TASK GOAL ▸ Set out exactly every line of the entries below, starting at the line that holds "KEYS pin K1: TX -> none" and stopping after the line that holds "SONAR pin ECHO: D2 -> RX".

________

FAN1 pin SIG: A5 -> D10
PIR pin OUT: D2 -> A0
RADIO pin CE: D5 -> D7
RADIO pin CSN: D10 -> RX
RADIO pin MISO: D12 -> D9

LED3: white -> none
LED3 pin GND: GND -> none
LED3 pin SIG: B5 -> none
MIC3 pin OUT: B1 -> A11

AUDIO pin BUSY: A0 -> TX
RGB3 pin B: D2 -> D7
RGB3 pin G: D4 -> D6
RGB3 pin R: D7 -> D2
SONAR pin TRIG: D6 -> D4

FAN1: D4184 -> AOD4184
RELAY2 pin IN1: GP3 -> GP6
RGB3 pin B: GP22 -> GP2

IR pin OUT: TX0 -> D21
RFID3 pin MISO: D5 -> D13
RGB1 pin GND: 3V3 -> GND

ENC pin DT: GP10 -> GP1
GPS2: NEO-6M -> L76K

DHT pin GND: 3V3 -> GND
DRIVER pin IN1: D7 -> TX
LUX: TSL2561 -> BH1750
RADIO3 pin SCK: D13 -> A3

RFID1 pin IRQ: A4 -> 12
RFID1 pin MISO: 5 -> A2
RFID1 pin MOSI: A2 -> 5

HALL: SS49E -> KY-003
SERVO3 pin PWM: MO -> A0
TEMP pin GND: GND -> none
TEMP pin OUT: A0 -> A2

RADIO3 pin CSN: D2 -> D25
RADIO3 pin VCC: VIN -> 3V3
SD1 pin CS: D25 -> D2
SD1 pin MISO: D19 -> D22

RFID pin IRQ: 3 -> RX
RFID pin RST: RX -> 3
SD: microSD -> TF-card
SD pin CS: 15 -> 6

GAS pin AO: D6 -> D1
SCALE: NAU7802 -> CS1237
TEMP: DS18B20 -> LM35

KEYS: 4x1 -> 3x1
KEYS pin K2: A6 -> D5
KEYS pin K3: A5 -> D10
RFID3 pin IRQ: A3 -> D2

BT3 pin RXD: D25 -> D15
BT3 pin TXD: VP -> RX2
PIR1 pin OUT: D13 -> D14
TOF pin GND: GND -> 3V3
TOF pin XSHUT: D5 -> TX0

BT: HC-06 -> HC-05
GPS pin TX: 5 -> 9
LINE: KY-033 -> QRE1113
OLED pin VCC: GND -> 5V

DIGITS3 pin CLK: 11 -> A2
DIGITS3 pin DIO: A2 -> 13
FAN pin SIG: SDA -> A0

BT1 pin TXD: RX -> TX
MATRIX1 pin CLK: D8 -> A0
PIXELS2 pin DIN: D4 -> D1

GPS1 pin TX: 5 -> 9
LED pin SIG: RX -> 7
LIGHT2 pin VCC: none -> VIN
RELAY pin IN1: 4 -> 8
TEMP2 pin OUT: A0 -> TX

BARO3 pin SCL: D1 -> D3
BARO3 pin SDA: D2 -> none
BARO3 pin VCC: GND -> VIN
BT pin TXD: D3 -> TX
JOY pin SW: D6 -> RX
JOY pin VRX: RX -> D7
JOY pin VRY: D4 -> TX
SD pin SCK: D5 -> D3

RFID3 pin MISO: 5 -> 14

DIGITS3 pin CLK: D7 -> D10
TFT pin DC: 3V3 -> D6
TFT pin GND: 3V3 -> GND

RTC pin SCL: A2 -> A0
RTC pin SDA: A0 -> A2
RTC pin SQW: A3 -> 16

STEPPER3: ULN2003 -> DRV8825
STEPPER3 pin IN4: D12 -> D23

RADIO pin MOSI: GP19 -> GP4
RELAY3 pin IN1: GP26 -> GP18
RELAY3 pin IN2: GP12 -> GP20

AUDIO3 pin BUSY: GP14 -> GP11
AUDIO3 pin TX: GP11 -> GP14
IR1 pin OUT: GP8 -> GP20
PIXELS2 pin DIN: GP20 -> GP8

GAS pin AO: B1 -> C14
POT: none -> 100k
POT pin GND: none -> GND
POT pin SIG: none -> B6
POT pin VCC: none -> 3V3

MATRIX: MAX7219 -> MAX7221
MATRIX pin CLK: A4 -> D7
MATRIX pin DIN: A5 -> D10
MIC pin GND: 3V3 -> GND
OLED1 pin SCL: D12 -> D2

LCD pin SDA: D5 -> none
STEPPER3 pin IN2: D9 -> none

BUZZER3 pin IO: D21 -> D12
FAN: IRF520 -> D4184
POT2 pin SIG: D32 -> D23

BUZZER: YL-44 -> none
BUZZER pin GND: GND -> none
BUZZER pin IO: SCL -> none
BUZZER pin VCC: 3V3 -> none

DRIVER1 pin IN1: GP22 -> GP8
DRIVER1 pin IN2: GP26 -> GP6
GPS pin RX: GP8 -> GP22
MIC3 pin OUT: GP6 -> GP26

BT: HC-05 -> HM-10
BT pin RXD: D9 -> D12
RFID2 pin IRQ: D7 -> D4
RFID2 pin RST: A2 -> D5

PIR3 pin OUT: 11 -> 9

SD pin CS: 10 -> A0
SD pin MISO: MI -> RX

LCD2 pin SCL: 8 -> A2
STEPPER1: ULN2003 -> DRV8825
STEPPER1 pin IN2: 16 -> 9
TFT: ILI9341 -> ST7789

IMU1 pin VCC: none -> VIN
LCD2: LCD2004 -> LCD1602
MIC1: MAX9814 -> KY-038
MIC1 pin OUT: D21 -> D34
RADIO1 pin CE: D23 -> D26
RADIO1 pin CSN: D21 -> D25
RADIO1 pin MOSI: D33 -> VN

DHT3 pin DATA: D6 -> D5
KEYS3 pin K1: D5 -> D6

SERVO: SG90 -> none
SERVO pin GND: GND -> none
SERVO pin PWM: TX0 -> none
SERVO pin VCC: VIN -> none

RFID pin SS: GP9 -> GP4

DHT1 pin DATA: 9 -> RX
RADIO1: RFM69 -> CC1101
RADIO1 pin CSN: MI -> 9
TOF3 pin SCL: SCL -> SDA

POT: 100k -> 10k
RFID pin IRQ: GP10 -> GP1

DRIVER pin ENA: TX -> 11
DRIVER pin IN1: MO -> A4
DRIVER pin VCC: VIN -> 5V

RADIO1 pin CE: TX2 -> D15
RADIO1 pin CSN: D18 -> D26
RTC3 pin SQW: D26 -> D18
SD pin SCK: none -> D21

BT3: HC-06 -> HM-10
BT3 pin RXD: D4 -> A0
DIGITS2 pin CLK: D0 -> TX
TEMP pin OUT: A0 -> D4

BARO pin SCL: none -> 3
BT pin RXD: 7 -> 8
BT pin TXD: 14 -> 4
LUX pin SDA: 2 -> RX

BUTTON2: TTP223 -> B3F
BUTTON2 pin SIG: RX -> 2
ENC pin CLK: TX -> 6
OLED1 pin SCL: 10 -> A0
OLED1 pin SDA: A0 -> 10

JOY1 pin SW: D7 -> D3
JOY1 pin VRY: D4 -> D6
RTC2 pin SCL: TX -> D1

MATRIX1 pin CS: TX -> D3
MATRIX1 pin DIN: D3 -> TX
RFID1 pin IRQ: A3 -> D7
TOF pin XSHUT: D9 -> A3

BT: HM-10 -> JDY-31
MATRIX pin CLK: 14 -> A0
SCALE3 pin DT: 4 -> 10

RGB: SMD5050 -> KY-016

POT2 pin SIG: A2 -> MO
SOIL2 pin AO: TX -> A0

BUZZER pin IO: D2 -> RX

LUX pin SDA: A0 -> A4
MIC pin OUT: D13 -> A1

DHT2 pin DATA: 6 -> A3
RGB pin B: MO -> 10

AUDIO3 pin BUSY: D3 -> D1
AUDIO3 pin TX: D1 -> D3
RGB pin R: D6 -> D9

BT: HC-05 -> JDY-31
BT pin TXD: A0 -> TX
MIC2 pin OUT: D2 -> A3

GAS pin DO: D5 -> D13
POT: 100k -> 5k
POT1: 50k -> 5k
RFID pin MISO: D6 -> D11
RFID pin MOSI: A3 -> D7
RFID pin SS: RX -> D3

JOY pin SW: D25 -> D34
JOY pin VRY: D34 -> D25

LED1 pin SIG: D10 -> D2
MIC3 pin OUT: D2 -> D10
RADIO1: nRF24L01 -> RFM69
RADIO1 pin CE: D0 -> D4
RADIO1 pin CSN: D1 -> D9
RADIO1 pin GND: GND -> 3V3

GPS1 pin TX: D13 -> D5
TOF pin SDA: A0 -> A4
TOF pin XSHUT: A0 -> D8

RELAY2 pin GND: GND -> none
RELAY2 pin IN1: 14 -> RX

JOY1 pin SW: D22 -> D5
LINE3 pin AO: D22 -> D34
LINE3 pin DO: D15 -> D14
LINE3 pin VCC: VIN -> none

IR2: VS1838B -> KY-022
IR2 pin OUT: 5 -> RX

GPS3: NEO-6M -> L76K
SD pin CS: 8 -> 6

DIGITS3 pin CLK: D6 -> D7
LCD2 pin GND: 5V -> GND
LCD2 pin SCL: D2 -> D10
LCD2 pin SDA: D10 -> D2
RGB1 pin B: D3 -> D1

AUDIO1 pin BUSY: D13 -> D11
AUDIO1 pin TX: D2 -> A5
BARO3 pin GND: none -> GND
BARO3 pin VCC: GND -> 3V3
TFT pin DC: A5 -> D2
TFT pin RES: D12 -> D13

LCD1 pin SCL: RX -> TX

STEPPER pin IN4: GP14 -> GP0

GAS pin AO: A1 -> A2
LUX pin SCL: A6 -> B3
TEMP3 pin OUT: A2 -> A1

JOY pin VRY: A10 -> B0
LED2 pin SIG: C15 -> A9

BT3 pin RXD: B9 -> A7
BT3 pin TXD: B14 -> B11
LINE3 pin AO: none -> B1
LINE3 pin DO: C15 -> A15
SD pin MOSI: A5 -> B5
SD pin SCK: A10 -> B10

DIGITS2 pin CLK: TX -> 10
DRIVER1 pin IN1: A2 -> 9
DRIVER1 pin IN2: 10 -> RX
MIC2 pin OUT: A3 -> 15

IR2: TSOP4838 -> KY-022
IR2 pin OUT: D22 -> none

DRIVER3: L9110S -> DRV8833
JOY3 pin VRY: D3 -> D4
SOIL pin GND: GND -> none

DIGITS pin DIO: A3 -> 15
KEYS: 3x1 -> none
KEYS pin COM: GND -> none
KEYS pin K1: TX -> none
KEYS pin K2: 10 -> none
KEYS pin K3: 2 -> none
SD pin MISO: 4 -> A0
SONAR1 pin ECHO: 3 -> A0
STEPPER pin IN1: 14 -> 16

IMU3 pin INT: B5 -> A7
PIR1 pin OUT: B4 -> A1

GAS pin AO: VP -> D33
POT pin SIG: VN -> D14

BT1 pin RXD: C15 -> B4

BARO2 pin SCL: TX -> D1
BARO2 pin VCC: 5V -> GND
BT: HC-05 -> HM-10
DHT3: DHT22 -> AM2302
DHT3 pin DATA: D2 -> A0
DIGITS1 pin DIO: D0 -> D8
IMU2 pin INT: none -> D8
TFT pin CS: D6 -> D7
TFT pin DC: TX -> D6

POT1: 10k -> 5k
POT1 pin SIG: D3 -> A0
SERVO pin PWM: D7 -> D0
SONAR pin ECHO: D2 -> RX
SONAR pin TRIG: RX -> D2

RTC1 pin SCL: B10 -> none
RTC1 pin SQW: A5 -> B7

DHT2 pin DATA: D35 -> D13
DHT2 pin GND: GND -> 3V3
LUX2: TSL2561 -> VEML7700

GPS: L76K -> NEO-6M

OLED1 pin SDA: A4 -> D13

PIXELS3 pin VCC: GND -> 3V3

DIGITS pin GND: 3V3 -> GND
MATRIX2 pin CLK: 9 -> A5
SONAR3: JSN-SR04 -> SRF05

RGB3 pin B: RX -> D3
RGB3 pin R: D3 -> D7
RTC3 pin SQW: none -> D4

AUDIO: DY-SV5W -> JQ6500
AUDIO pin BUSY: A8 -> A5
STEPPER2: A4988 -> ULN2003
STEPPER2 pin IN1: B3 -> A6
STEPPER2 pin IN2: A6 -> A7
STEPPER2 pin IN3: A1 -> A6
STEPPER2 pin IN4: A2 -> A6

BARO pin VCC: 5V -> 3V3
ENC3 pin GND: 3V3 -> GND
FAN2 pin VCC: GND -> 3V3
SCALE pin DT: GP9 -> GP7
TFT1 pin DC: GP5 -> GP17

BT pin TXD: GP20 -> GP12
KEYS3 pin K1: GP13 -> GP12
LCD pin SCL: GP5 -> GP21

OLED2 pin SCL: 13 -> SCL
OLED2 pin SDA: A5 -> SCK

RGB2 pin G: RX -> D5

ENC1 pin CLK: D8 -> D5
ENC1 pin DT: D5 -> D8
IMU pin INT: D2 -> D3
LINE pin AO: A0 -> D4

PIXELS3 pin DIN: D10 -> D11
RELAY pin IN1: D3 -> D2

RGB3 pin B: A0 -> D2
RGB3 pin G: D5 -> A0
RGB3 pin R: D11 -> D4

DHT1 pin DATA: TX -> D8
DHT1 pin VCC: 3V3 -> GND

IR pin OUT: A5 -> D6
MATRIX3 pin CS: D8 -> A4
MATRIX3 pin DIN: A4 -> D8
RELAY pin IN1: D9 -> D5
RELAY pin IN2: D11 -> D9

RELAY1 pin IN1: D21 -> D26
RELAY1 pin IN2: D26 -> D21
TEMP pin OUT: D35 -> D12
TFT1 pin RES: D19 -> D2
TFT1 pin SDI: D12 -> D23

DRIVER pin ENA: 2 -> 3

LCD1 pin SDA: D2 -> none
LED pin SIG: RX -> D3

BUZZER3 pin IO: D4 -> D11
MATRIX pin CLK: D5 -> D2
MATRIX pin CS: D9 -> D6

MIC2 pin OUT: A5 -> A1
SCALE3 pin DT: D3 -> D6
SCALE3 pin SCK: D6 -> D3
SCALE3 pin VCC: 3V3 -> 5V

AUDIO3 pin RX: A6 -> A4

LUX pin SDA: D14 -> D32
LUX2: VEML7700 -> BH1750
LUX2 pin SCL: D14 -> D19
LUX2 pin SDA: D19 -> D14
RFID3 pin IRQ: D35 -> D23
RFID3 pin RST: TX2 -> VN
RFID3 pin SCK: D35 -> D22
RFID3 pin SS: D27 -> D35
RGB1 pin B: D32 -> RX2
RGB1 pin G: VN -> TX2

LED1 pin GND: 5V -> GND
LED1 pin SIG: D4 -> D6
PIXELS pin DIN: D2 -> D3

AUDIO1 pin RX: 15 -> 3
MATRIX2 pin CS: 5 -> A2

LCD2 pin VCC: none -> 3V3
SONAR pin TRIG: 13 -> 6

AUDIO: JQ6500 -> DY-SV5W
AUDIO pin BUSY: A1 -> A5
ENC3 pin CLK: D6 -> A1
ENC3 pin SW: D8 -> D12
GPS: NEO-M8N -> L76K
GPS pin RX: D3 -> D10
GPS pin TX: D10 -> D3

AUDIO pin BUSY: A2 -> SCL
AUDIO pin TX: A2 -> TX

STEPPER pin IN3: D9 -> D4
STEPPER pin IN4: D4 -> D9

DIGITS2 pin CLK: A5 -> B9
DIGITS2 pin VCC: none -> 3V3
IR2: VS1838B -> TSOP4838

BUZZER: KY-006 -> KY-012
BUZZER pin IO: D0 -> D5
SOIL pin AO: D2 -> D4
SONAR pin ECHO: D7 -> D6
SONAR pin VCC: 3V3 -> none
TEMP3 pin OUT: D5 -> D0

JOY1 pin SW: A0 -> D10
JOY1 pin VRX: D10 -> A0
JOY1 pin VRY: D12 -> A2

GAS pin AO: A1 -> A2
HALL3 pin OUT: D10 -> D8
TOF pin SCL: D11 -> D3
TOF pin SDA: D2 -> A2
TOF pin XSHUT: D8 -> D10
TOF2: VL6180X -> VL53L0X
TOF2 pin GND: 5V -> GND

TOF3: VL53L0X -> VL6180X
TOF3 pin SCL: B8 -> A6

________

FINISHED TASK ▸
KEYS pin K1: TX -> none
KEYS pin K2: 10 -> none
KEYS pin K3: 2 -> none
SD pin MISO: 4 -> A0
SONAR1 pin ECHO: 3 -> A0
STEPPER pin IN1: 14 -> 16

IMU3 pin INT: B5 -> A7
PIR1 pin OUT: B4 -> A1

GAS pin AO: VP -> D33
POT pin SIG: VN -> D14

BT1 pin RXD: C15 -> B4

BARO2 pin SCL: TX -> D1
BARO2 pin VCC: 5V -> GND
BT: HC-05 -> HM-10
DHT3: DHT22 -> AM2302
DHT3 pin DATA: D2 -> A0
DIGITS1 pin DIO: D0 -> D8
IMU2 pin INT: none -> D8
TFT pin CS: D6 -> D7
TFT pin DC: TX -> D6

POT1: 10k -> 5k
POT1 pin SIG: D3 -> A0
SERVO pin PWM: D7 -> D0
SONAR pin ECHO: D2 -> RX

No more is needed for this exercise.